-- Data provided follows --
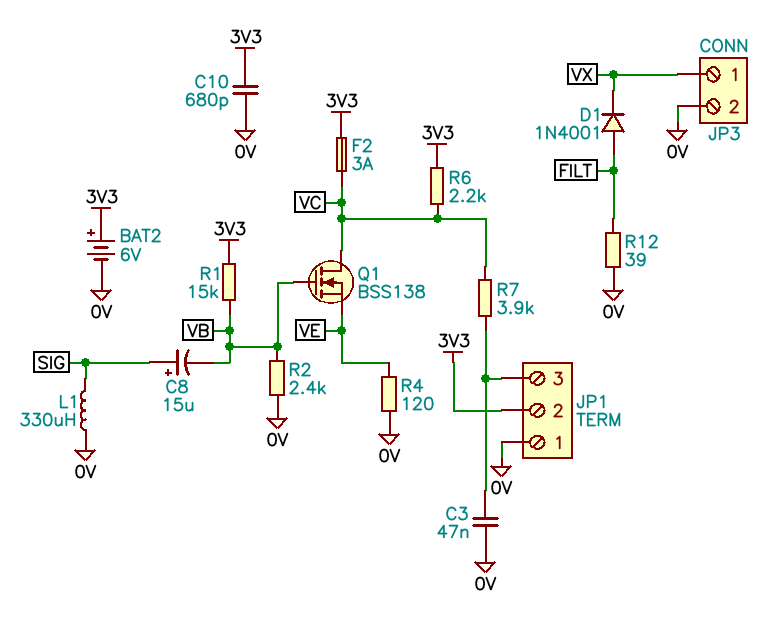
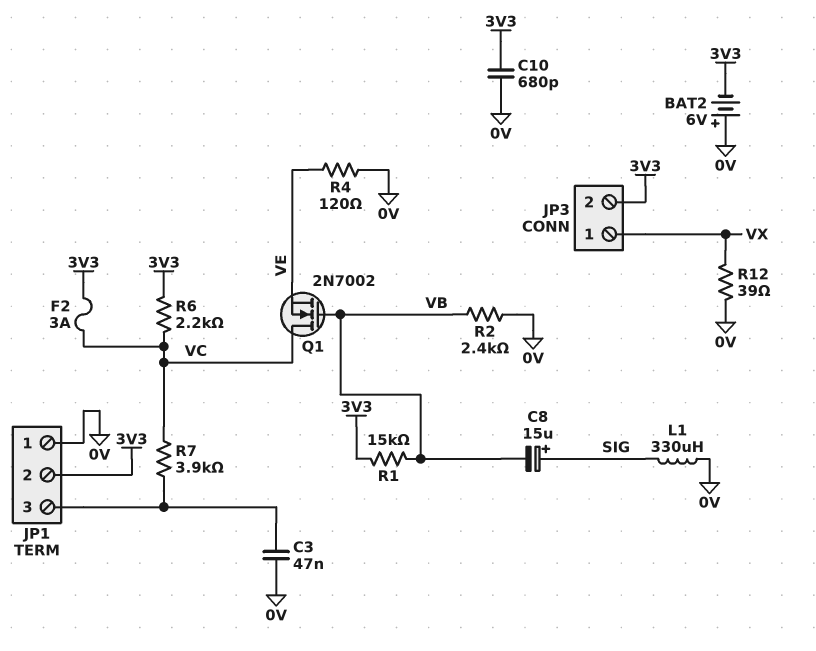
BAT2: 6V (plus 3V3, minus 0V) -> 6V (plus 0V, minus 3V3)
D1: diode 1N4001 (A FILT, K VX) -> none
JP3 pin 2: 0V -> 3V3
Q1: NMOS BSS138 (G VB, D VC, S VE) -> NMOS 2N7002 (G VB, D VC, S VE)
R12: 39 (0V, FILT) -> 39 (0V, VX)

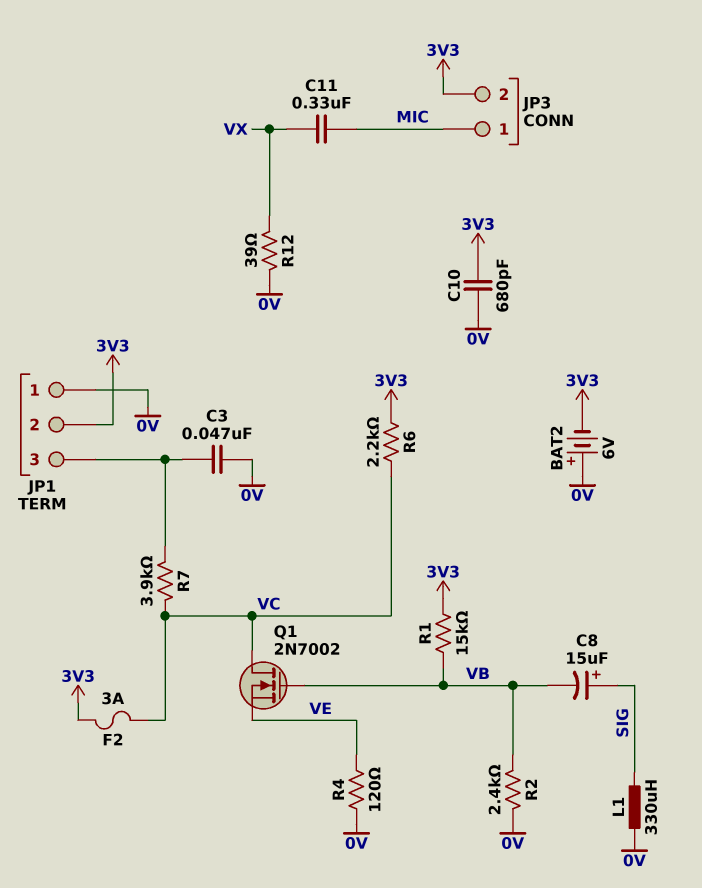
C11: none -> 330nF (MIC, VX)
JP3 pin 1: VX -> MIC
-- Data provided concluded --
-- Data provided follows --
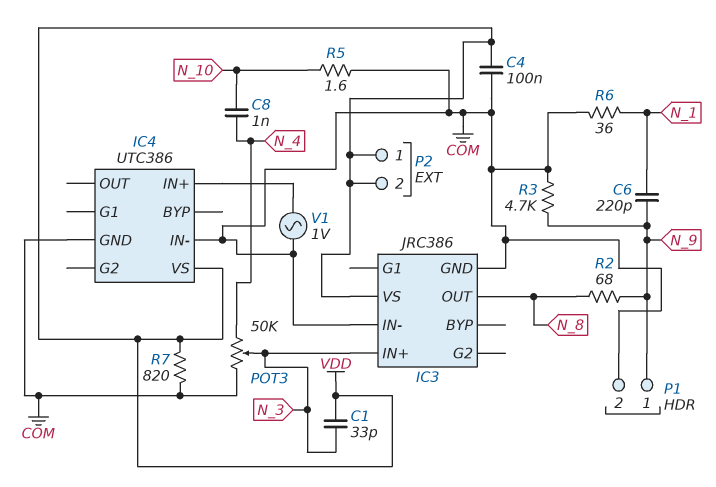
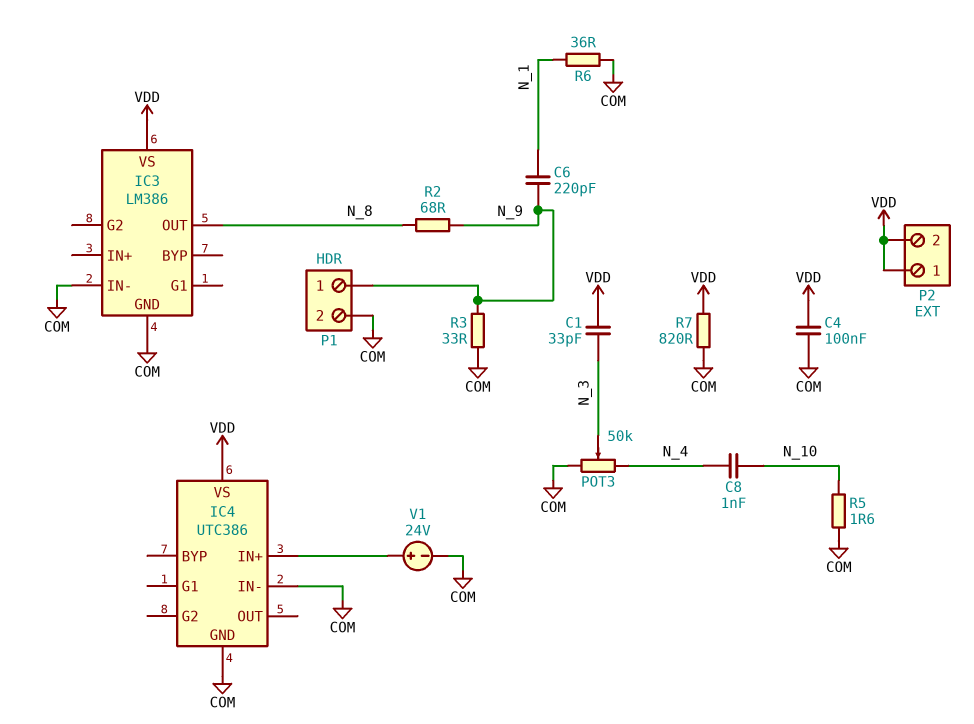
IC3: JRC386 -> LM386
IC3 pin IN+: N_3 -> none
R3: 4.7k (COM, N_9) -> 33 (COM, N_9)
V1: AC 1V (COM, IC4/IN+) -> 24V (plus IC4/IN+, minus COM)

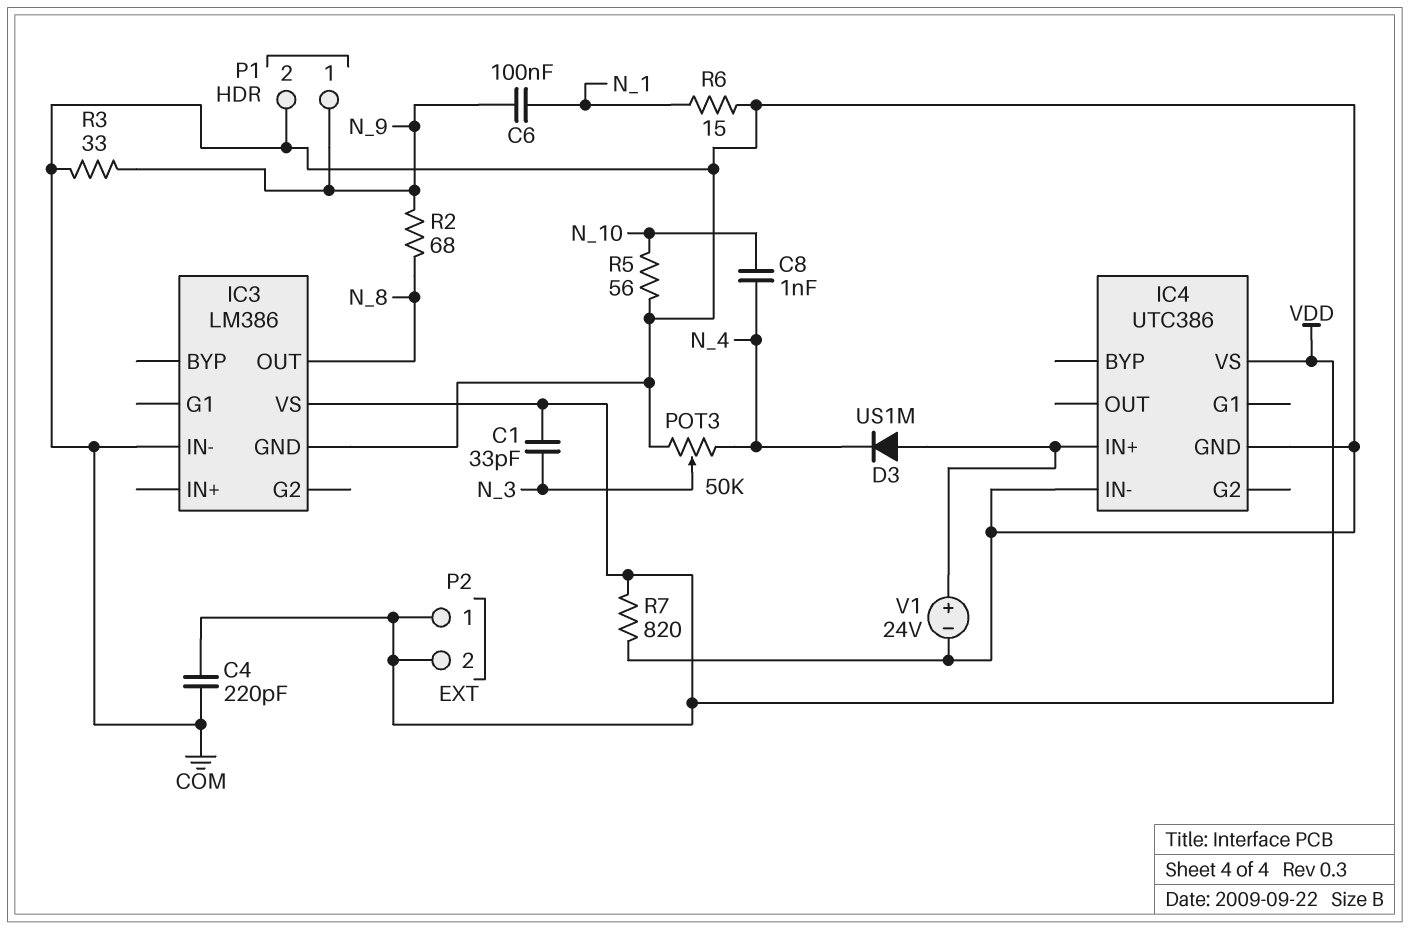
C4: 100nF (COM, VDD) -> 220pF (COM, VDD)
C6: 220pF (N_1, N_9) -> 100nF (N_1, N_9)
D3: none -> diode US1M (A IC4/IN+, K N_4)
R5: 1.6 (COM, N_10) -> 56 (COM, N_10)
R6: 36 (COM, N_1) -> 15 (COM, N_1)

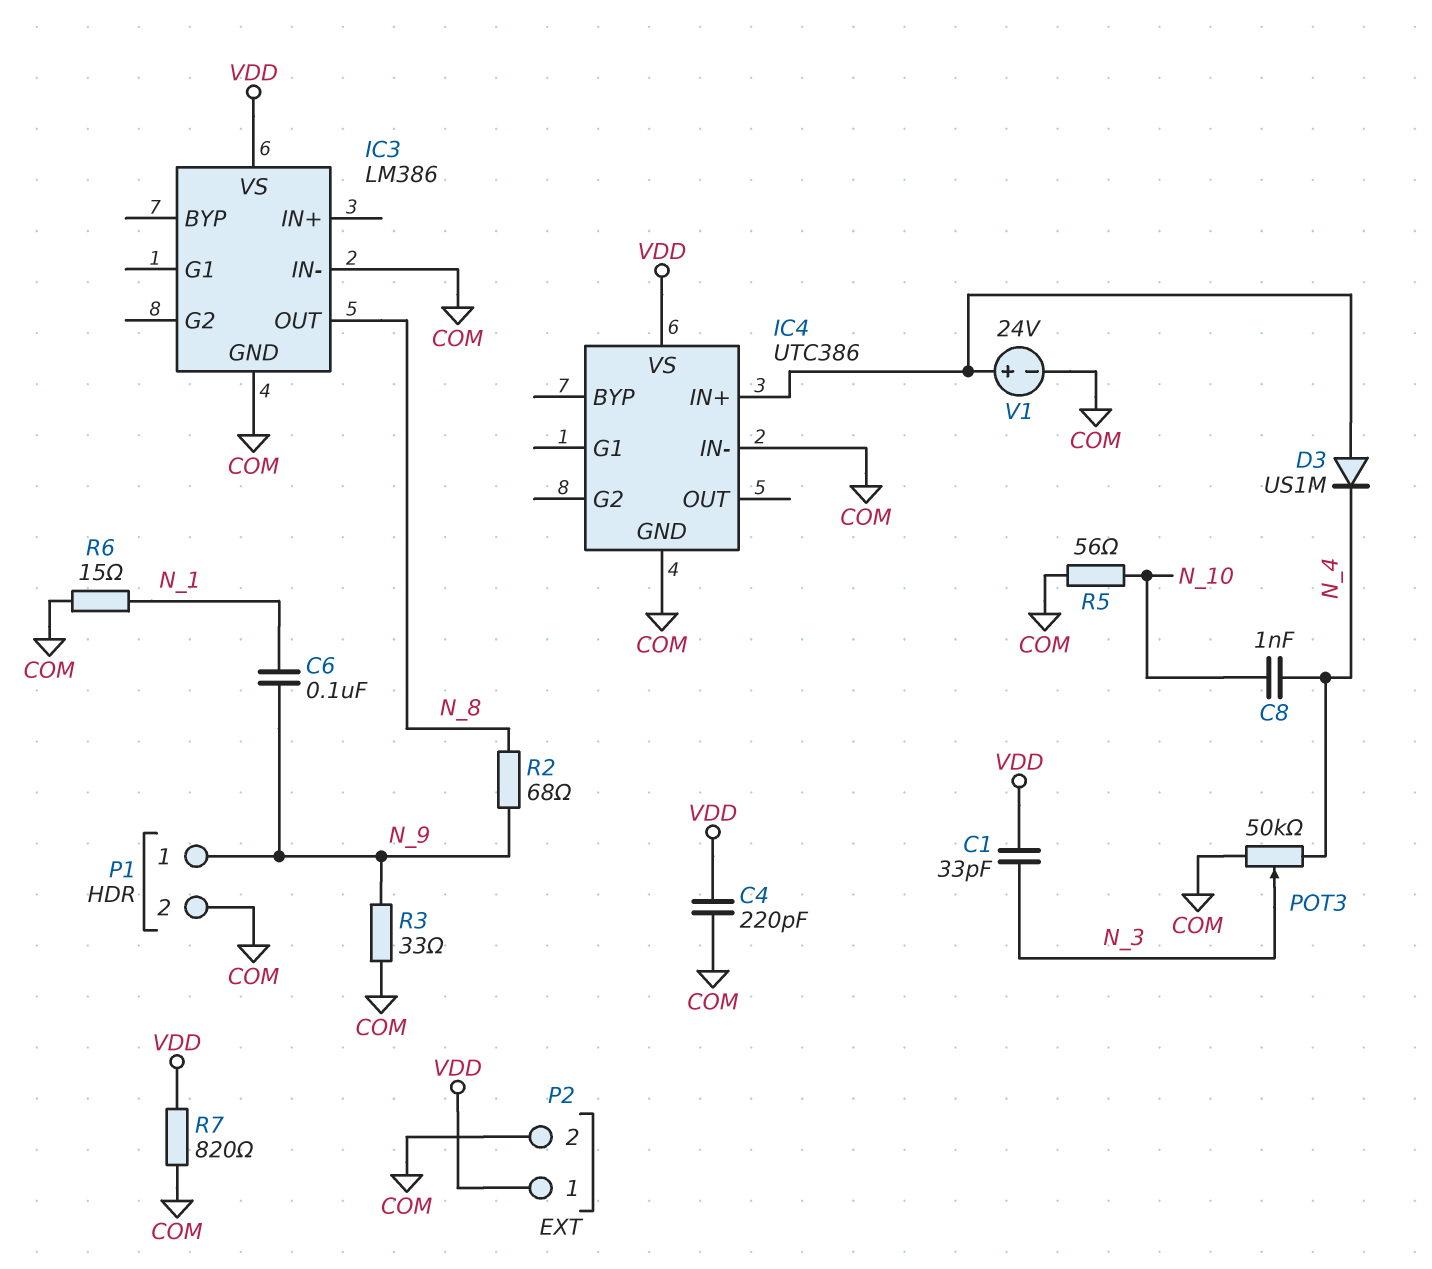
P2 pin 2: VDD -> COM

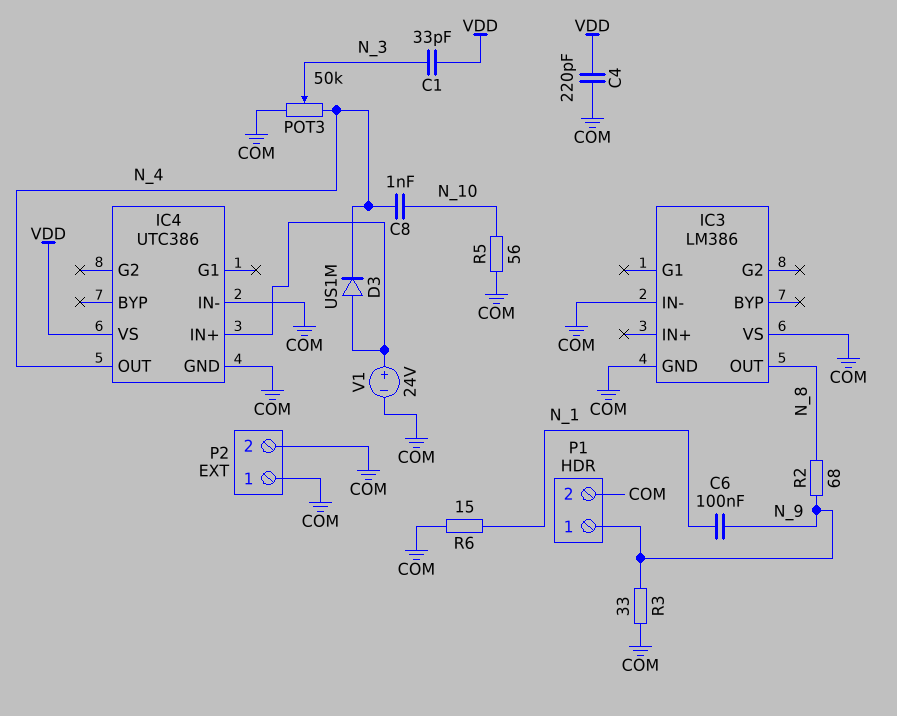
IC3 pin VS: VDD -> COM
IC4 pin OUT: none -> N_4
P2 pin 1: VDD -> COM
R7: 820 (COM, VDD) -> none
-- Data provided concluded --
-- Data provided follows --
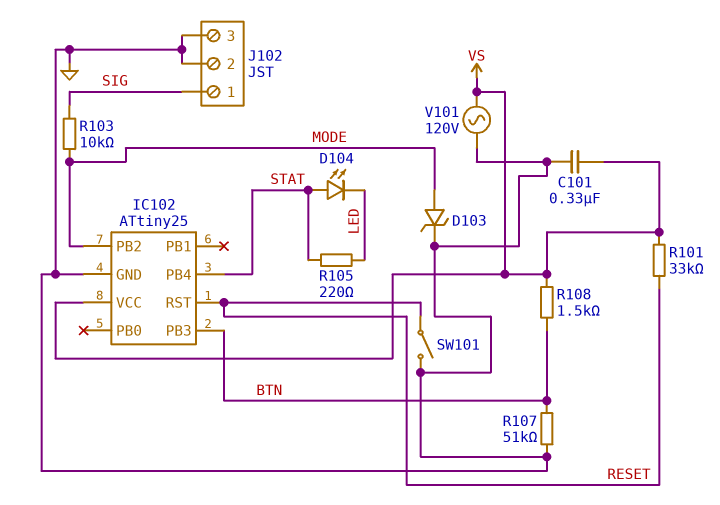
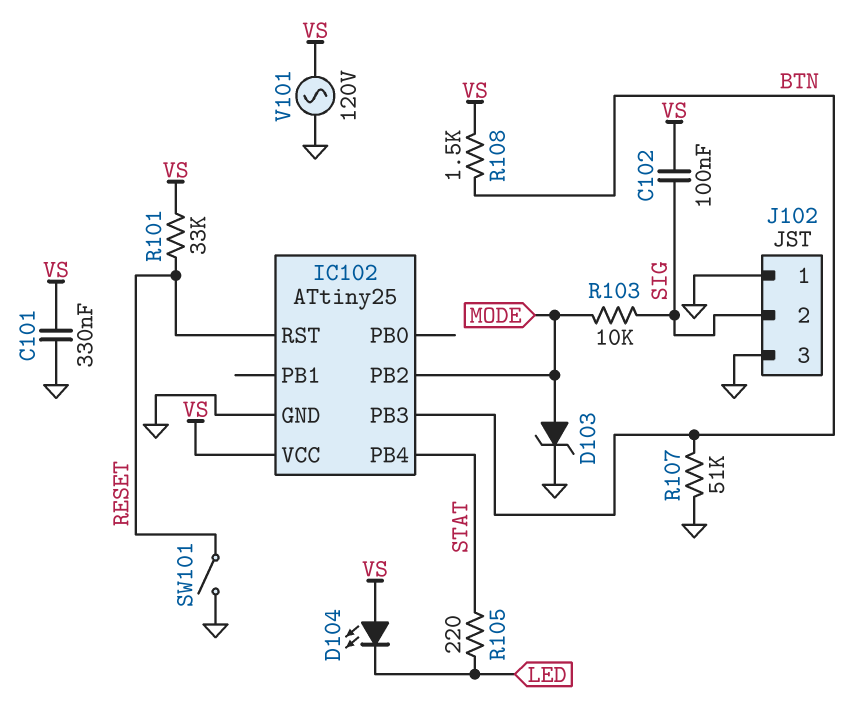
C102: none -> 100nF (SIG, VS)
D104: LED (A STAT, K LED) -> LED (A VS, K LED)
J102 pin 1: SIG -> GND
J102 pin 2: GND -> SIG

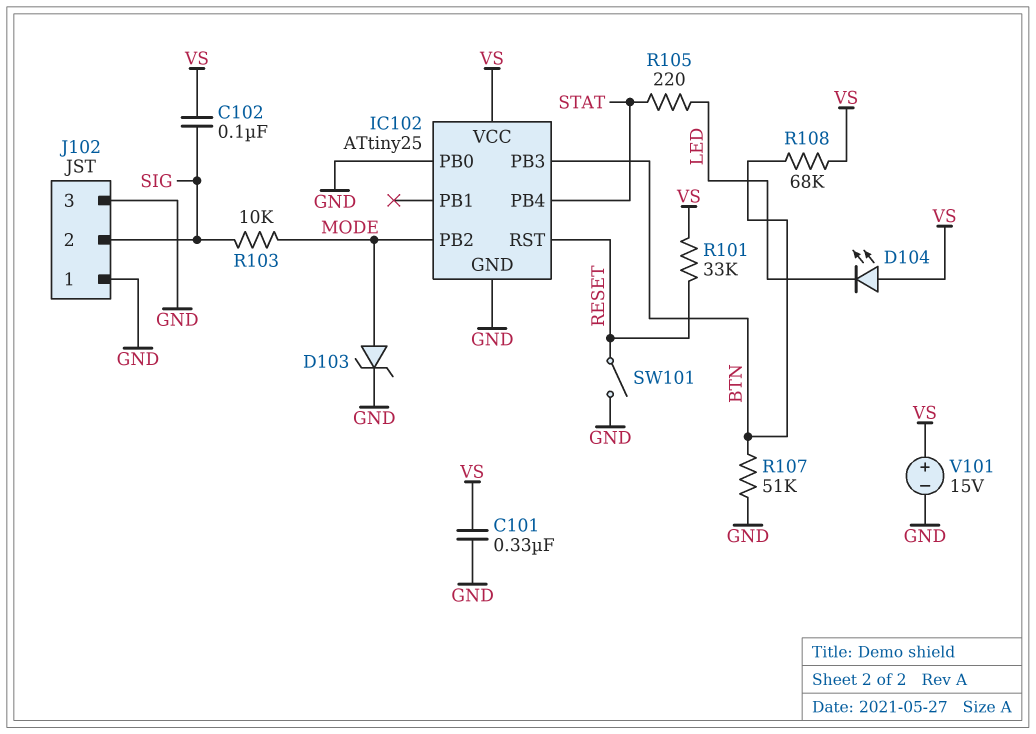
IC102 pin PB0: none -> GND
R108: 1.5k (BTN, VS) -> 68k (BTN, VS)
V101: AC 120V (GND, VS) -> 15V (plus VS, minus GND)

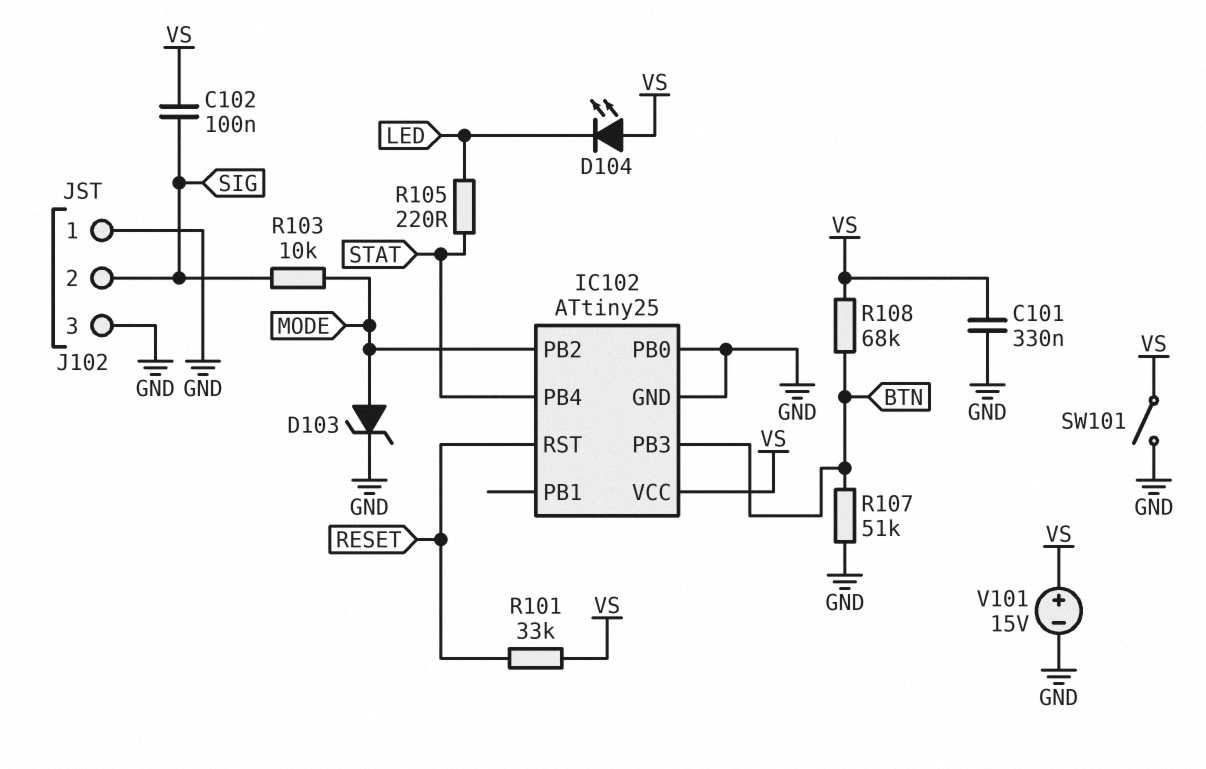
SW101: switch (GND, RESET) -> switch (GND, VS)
-- Data provided concluded --
Exercise goal:
Return exactly the stretch above whose first line contains "R12: 39 (0V, FILT) -> 39 (0V, VX)" and whose last line contains "JP3 pin 1: VX -> MIC", and nothing outside it. The pictures should not appear.

Exercise output:
R12: 39 (0V, FILT) -> 39 (0V, VX)

C11: none -> 330nF (MIC, VX)
JP3 pin 1: VX -> MIC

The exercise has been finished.